Could you reproduce every one of the rows below, character for character, without changing anything?
***** Given entries
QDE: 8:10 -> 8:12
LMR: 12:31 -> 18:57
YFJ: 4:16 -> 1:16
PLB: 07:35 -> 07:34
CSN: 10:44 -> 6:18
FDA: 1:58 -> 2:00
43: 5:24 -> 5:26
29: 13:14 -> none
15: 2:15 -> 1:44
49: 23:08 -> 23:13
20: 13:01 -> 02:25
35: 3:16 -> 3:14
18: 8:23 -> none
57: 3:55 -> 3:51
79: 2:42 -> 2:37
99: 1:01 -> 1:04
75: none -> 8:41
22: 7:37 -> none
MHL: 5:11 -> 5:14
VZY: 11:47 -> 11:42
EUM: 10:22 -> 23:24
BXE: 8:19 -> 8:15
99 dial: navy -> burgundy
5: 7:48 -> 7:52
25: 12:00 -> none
**********
Solution:
QDE: 8:10 -> 8:12
LMR: 12:31 -> 18:57
YFJ: 4:16 -> 1:16
PLB: 07:35 -> 07:34
CSN: 10:44 -> 6:18
FDA: 1:58 -> 2:00
43: 5:24 -> 5:26
29: 13:14 -> none
15: 2:15 -> 1:44
49: 23:08 -> 23:13
20: 13:01 -> 02:25
35: 3:16 -> 3:14
18: 8:23 -> none
57: 3:55 -> 3:51
79: 2:42 -> 2:37
99: 1:01 -> 1:04
75: none -> 8:41
22: 7:37 -> none
MHL: 5:11 -> 5:14
VZY: 11:47 -> 11:42
EUM: 10:22 -> 23:24
BXE: 8:19 -> 8:15
99 dial: navy -> burgundy
5: 7:48 -> 7:52
25: 12:00 -> none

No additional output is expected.